Supplied material >>
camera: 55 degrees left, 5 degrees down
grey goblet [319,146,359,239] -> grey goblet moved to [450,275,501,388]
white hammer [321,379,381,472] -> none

...

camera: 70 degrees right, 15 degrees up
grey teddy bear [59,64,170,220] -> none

==

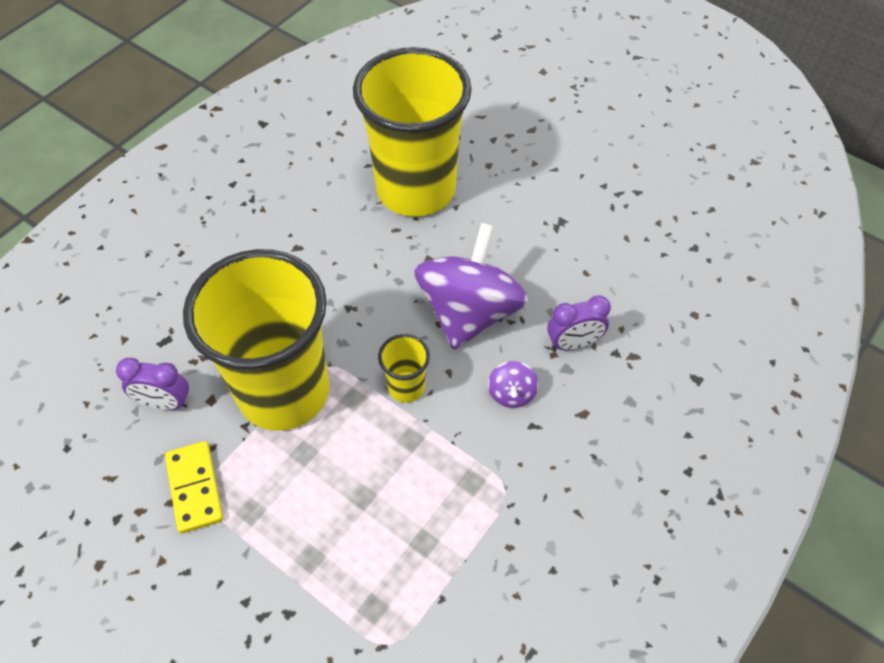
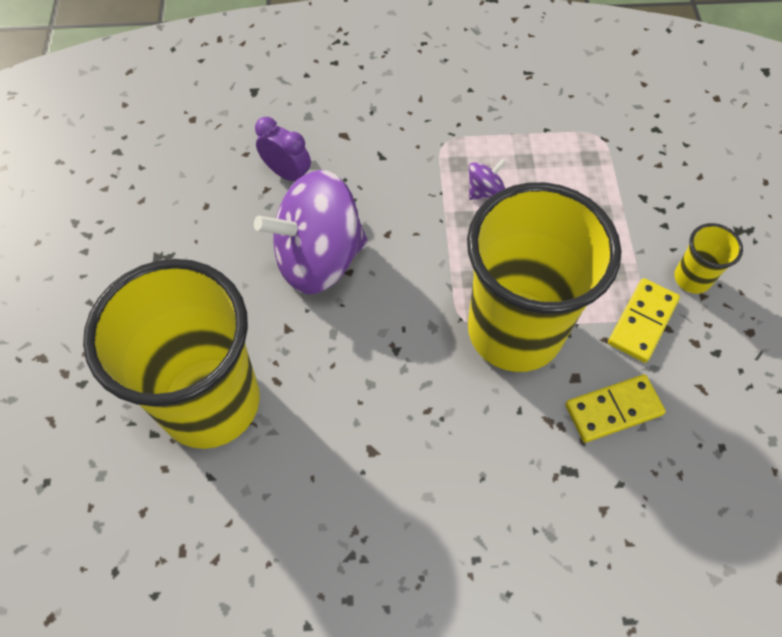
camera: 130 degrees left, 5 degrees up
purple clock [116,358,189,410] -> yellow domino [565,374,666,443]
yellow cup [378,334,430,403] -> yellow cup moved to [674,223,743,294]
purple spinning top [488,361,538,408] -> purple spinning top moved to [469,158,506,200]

Exercise objective >> Each line in the records above that contains the word "degrees" must be copied.

Task output >>
camera: 55 degrees left, 5 degrees down
camera: 70 degrees right, 15 degrees up
camera: 130 degrees left, 5 degrees up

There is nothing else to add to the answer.